Problem to work on
Output range, inclusive: from the line containing "layout.sql: [80,675,354,866] ->" to the line containing "Quick Photos: [965,58,1251,317]". Restate those lines from the data below word for word and only those.

(Stored dataset items)
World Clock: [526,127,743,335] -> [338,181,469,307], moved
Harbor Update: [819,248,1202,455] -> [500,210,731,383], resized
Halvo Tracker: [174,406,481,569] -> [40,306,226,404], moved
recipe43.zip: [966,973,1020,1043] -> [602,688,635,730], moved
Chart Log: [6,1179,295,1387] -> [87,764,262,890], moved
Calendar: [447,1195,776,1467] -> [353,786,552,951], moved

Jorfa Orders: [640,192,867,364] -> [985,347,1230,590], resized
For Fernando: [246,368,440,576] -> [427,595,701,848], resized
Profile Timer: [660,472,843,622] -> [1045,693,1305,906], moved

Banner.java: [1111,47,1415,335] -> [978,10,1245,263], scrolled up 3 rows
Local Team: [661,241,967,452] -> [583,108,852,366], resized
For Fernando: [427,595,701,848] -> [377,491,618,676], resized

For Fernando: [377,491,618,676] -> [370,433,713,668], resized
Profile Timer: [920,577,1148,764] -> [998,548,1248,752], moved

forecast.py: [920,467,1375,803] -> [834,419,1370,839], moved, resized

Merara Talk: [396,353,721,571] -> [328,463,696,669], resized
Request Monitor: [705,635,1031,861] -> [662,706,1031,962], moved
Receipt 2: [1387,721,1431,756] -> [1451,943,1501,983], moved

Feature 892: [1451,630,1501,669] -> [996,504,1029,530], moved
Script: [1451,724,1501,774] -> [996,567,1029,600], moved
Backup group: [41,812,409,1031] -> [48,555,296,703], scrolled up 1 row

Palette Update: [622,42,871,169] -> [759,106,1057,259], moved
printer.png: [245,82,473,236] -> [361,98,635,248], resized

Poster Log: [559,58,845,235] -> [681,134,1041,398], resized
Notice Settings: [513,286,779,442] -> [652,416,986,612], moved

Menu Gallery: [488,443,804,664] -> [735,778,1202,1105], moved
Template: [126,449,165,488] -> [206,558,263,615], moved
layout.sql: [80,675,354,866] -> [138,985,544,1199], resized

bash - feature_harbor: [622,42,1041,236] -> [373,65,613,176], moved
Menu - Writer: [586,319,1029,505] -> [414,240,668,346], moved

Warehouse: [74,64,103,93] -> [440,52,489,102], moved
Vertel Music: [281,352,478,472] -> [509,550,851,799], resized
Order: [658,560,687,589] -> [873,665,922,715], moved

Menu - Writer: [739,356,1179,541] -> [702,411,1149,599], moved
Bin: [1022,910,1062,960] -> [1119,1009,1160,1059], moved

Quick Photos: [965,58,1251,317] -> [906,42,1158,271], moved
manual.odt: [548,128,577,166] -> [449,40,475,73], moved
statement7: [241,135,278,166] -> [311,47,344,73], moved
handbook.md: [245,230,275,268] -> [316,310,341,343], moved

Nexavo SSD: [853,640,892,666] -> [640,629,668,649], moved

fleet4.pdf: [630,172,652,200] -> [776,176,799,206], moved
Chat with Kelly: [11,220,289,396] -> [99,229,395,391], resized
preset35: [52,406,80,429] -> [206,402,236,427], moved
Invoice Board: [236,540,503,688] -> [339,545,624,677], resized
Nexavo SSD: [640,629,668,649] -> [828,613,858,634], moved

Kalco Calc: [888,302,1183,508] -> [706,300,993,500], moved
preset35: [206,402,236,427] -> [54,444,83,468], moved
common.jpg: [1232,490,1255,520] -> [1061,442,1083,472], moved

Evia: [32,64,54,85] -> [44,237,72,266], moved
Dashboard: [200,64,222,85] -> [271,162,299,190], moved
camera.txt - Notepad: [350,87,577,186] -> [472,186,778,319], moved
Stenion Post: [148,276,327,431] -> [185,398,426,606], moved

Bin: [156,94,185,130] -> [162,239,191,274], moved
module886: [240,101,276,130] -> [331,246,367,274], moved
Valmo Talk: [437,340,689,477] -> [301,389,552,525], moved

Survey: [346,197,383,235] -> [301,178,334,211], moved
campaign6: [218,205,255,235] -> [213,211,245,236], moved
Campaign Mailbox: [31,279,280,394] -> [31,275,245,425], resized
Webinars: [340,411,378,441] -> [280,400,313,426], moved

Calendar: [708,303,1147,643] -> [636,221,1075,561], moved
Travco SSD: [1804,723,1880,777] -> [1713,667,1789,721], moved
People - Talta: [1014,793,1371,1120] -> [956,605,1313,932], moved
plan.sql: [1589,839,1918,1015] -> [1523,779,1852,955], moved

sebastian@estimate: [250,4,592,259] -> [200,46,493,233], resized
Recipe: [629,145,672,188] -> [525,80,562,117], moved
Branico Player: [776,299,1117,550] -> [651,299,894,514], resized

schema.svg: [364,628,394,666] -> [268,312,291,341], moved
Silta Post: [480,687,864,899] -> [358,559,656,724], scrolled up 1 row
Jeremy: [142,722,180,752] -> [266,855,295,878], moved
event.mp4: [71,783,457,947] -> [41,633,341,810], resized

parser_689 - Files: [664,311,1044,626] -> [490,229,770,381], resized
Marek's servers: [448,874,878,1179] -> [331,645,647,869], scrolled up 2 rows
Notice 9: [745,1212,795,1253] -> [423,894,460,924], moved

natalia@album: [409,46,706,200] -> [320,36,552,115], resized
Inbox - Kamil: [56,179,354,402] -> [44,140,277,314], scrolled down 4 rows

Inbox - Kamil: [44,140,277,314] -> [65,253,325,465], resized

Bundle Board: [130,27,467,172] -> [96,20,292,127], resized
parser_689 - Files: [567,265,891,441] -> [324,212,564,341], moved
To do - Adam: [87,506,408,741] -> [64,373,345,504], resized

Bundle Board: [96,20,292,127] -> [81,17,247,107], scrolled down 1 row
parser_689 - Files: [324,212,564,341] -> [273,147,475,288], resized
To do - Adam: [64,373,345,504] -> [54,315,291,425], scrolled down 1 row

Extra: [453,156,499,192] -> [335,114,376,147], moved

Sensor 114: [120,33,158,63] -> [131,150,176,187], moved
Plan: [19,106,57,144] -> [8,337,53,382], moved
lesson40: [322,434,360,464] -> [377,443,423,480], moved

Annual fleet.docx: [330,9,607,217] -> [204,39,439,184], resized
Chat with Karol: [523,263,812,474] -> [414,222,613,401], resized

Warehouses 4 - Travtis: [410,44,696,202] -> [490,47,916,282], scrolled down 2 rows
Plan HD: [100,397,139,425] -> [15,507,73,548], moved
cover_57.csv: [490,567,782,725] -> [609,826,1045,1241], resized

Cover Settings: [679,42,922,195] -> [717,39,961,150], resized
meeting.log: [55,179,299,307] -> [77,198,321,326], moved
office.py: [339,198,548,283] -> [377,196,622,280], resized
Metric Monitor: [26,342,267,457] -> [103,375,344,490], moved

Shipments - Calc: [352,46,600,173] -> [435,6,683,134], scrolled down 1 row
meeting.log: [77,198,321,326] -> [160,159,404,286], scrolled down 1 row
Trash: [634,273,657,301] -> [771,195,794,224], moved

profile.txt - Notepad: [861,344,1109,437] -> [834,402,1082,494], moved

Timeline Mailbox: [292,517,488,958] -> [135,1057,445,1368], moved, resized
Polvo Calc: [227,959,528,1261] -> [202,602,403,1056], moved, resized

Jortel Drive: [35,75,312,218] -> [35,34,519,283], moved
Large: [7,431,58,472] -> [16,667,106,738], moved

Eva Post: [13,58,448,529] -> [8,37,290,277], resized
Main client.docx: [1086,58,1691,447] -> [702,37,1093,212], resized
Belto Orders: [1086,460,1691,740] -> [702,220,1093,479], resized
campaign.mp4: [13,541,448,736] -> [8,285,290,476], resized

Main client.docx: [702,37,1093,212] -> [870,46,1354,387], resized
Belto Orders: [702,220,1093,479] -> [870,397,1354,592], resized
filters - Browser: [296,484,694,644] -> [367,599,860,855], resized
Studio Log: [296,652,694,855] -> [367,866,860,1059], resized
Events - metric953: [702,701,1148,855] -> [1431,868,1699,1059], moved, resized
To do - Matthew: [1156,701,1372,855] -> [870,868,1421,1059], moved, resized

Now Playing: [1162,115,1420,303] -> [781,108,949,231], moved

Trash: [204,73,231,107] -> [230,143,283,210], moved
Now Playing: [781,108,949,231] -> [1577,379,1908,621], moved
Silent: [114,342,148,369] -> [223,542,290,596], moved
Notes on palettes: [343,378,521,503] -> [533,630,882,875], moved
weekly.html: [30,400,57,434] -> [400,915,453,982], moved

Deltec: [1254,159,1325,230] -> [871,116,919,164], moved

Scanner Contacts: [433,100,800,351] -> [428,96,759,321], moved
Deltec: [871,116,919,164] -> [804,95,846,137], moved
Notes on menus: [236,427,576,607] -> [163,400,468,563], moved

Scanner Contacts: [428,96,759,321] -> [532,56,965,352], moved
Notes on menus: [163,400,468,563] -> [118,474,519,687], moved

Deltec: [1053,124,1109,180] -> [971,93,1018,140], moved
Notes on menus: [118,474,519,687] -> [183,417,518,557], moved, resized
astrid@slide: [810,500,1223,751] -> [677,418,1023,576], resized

Worked solution
layout.sql: [80,675,354,866] -> [138,985,544,1199], resized

bash - feature_harbor: [622,42,1041,236] -> [373,65,613,176], moved
Menu - Writer: [586,319,1029,505] -> [414,240,668,346], moved

Warehouse: [74,64,103,93] -> [440,52,489,102], moved
Vertel Music: [281,352,478,472] -> [509,550,851,799], resized
Order: [658,560,687,589] -> [873,665,922,715], moved

Menu - Writer: [739,356,1179,541] -> [702,411,1149,599], moved
Bin: [1022,910,1062,960] -> [1119,1009,1160,1059], moved

Quick Photos: [965,58,1251,317] -> [906,42,1158,271], moved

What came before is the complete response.